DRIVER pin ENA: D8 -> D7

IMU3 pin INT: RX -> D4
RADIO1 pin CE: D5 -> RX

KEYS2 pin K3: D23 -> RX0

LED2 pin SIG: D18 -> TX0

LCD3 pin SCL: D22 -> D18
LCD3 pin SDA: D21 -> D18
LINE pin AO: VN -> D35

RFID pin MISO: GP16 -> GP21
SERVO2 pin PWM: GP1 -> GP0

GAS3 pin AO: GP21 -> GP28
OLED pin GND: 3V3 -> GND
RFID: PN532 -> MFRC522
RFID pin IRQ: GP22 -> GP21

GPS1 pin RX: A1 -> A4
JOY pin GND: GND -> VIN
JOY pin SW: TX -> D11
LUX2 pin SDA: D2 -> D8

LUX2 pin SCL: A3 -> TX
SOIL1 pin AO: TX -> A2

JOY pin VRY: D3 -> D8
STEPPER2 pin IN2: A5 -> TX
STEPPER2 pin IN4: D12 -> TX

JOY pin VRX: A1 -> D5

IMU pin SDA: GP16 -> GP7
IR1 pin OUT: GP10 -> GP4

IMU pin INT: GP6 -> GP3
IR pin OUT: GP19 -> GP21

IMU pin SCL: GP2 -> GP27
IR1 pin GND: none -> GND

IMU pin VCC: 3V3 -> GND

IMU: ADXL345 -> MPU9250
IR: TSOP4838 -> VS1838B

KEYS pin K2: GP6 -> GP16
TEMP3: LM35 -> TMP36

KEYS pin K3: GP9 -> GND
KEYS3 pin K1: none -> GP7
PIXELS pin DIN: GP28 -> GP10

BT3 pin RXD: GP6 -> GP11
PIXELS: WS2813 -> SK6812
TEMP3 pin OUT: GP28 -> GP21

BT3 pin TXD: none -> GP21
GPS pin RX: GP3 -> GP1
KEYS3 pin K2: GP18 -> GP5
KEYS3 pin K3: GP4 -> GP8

######

Brief: The material must be repeated in full, with every line exact.

Exercise solution:
DRIVER pin ENA: D8 -> D7

IMU3 pin INT: RX -> D4
RADIO1 pin CE: D5 -> RX

KEYS2 pin K3: D23 -> RX0

LED2 pin SIG: D18 -> TX0

LCD3 pin SCL: D22 -> D18
LCD3 pin SDA: D21 -> D18
LINE pin AO: VN -> D35

RFID pin MISO: GP16 -> GP21
SERVO2 pin PWM: GP1 -> GP0

GAS3 pin AO: GP21 -> GP28
OLED pin GND: 3V3 -> GND
RFID: PN532 -> MFRC522
RFID pin IRQ: GP22 -> GP21

GPS1 pin RX: A1 -> A4
JOY pin GND: GND -> VIN
JOY pin SW: TX -> D11
LUX2 pin SDA: D2 -> D8

LUX2 pin SCL: A3 -> TX
SOIL1 pin AO: TX -> A2

JOY pin VRY: D3 -> D8
STEPPER2 pin IN2: A5 -> TX
STEPPER2 pin IN4: D12 -> TX

JOY pin VRX: A1 -> D5

IMU pin SDA: GP16 -> GP7
IR1 pin OUT: GP10 -> GP4

IMU pin INT: GP6 -> GP3
IR pin OUT: GP19 -> GP21

IMU pin SCL: GP2 -> GP27
IR1 pin GND: none -> GND

IMU pin VCC: 3V3 -> GND

IMU: ADXL345 -> MPU9250
IR: TSOP4838 -> VS1838B

KEYS pin K2: GP6 -> GP16
TEMP3: LM35 -> TMP36

KEYS pin K3: GP9 -> GND
KEYS3 pin K1: none -> GP7
PIXELS pin DIN: GP28 -> GP10

BT3 pin RXD: GP6 -> GP11
PIXELS: WS2813 -> SK6812
TEMP3 pin OUT: GP28 -> GP21

BT3 pin TXD: none -> GP21
GPS pin RX: GP3 -> GP1
KEYS3 pin K2: GP18 -> GP5
KEYS3 pin K3: GP4 -> GP8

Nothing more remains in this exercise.